▸ **Task item**: Begin with the first line of the entries below. Copy each line exactly, stopping after the one that contains "BARO2 pin SCL: VN -> D2".
= Beginning of Section =
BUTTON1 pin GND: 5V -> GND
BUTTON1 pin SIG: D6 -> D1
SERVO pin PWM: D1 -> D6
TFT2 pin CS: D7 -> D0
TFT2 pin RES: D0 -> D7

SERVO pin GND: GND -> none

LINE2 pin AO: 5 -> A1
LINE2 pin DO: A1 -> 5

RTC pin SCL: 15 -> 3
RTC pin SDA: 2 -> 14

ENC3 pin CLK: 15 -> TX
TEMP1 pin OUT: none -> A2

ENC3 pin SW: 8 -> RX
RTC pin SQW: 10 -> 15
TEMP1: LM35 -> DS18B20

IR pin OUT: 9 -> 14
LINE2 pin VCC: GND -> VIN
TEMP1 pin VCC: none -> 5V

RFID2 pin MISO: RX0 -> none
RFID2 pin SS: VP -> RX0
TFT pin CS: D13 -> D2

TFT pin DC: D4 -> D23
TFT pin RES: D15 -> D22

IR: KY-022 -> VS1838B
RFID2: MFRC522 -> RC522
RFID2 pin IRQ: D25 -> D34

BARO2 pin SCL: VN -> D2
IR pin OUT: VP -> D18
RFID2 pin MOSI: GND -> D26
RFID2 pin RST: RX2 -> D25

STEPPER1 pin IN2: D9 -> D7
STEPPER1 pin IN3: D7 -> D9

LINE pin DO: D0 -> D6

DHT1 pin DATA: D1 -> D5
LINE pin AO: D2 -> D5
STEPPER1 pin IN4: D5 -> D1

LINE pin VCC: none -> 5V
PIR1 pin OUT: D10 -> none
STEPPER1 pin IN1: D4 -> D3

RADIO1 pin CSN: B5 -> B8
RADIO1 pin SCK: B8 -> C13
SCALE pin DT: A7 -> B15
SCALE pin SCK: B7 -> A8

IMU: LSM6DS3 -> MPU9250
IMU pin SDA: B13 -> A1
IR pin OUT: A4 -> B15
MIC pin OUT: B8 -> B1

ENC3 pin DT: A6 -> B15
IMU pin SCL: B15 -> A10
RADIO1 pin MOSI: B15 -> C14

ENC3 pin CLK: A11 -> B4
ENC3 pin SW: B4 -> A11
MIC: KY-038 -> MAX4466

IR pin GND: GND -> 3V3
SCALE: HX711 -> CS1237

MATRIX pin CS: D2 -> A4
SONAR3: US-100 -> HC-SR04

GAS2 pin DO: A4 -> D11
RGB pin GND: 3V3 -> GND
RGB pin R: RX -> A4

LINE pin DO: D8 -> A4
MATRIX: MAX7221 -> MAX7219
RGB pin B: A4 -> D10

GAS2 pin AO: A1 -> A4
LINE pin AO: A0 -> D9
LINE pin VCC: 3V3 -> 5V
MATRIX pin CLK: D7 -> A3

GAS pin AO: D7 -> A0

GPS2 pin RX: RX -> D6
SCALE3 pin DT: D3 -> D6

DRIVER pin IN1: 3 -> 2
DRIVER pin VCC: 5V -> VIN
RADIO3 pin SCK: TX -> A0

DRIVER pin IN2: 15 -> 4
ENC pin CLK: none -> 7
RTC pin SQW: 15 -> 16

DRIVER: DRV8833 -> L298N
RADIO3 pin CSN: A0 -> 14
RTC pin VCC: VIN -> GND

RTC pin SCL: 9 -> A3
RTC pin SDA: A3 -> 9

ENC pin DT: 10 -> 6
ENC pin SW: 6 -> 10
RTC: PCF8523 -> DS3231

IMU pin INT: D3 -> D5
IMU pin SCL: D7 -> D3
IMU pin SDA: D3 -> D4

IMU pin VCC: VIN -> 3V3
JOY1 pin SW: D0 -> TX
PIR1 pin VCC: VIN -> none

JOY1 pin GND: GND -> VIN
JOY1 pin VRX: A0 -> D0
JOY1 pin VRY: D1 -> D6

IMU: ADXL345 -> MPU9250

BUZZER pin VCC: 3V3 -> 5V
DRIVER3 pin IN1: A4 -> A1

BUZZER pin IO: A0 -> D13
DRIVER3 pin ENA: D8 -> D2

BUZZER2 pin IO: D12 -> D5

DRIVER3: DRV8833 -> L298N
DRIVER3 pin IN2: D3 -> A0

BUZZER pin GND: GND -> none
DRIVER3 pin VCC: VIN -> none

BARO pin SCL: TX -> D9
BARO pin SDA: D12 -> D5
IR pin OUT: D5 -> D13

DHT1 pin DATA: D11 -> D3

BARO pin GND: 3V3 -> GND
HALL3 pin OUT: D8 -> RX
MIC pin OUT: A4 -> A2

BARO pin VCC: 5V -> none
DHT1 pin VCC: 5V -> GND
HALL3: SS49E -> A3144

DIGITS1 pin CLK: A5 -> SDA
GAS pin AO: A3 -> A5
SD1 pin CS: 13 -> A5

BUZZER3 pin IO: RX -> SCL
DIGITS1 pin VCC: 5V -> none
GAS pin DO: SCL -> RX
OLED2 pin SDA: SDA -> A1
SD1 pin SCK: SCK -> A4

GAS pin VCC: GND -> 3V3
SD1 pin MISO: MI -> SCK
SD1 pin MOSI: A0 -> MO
= End of Section =
▸ **Written response**:
BUTTON1 pin GND: 5V -> GND
BUTTON1 pin SIG: D6 -> D1
SERVO pin PWM: D1 -> D6
TFT2 pin CS: D7 -> D0
TFT2 pin RES: D0 -> D7

SERVO pin GND: GND -> none

LINE2 pin AO: 5 -> A1
LINE2 pin DO: A1 -> 5

RTC pin SCL: 15 -> 3
RTC pin SDA: 2 -> 14

ENC3 pin CLK: 15 -> TX
TEMP1 pin OUT: none -> A2

ENC3 pin SW: 8 -> RX
RTC pin SQW: 10 -> 15
TEMP1: LM35 -> DS18B20

IR pin OUT: 9 -> 14
LINE2 pin VCC: GND -> VIN
TEMP1 pin VCC: none -> 5V

RFID2 pin MISO: RX0 -> none
RFID2 pin SS: VP -> RX0
TFT pin CS: D13 -> D2

TFT pin DC: D4 -> D23
TFT pin RES: D15 -> D22

IR: KY-022 -> VS1838B
RFID2: MFRC522 -> RC522
RFID2 pin IRQ: D25 -> D34

BARO2 pin SCL: VN -> D2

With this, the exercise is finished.